> **Problem details**
From the listing below, output the lines between the one with "black arrow: (138, 138)" and the one with "green rectangle: (43, 393)", including those two, and nothing else. Pictures are not copied.

---- The data

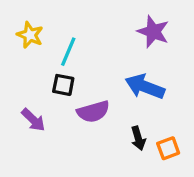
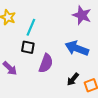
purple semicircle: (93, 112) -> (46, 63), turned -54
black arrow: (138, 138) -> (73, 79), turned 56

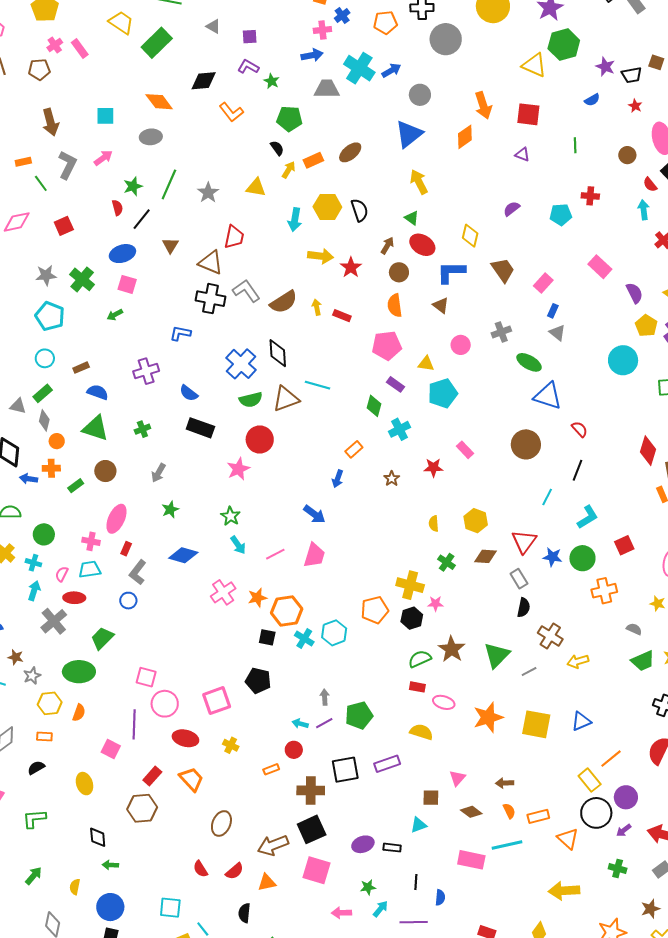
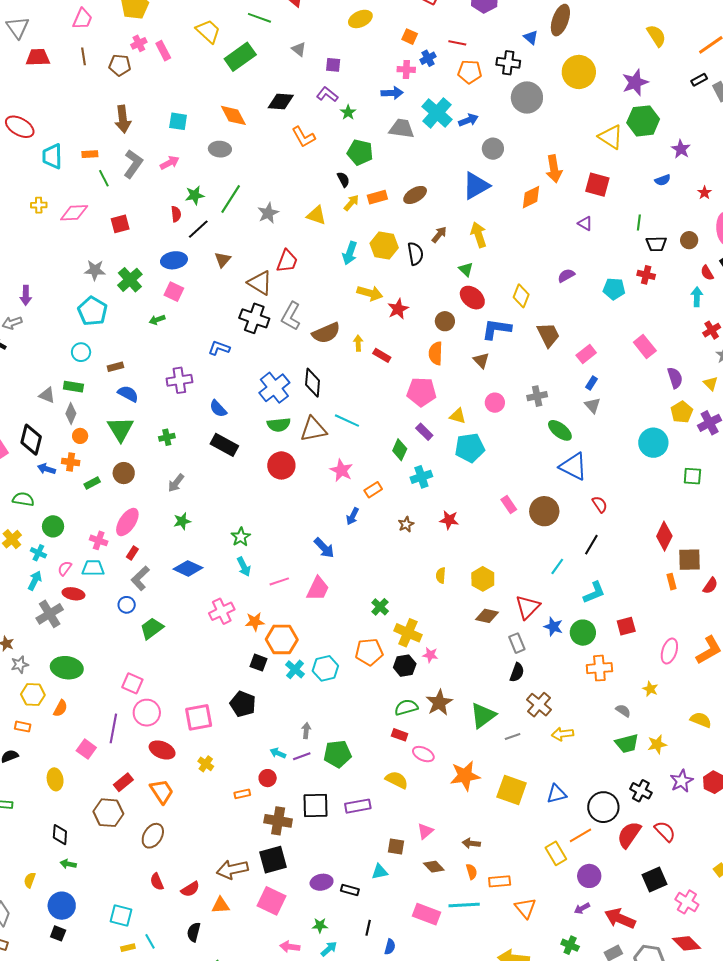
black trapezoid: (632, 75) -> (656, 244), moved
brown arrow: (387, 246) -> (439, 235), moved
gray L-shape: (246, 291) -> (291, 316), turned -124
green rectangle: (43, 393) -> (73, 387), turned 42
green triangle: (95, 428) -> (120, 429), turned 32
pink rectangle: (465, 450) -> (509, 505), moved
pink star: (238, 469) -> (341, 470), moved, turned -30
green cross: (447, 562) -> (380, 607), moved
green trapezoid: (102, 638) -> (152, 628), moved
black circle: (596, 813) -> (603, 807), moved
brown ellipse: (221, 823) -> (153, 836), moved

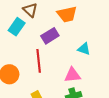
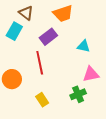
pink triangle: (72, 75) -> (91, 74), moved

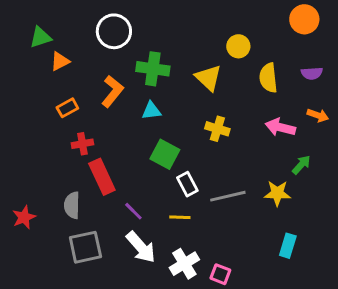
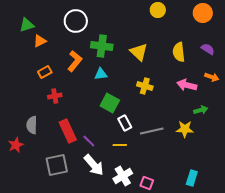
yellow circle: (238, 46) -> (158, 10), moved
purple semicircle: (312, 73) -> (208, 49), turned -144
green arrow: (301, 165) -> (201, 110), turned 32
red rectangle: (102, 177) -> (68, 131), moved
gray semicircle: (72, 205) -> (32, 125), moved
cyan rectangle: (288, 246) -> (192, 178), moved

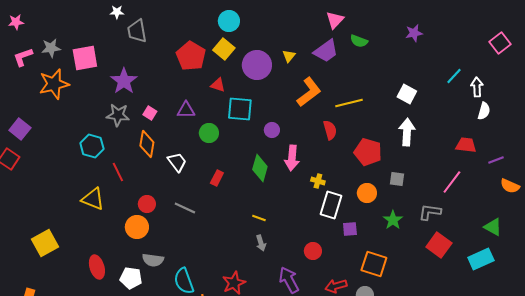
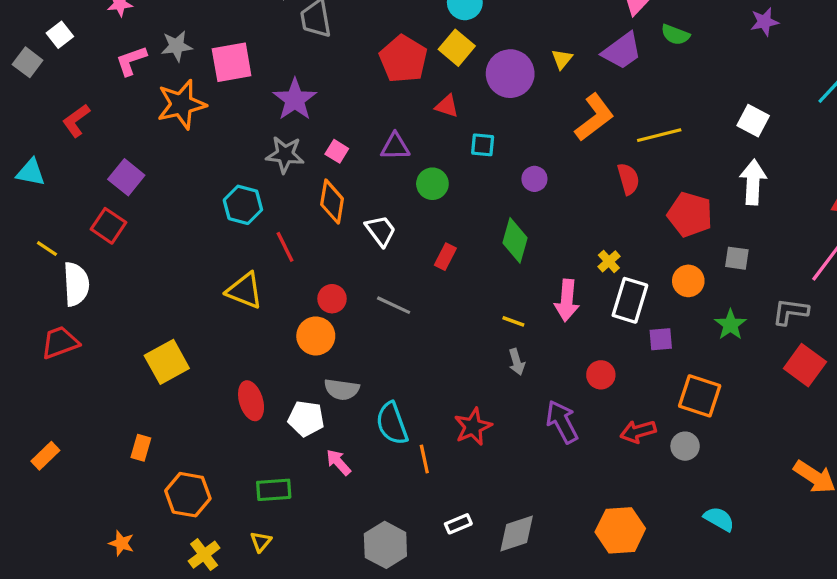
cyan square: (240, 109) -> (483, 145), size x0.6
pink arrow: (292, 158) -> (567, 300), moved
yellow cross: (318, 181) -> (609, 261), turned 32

--------

> **Reply to the task**
black arrow: (138, 138) -> (73, 79), turned 56

black trapezoid: (632, 75) -> (656, 244), moved
brown arrow: (387, 246) -> (439, 235), moved
gray L-shape: (246, 291) -> (291, 316), turned -124
green rectangle: (43, 393) -> (73, 387), turned 42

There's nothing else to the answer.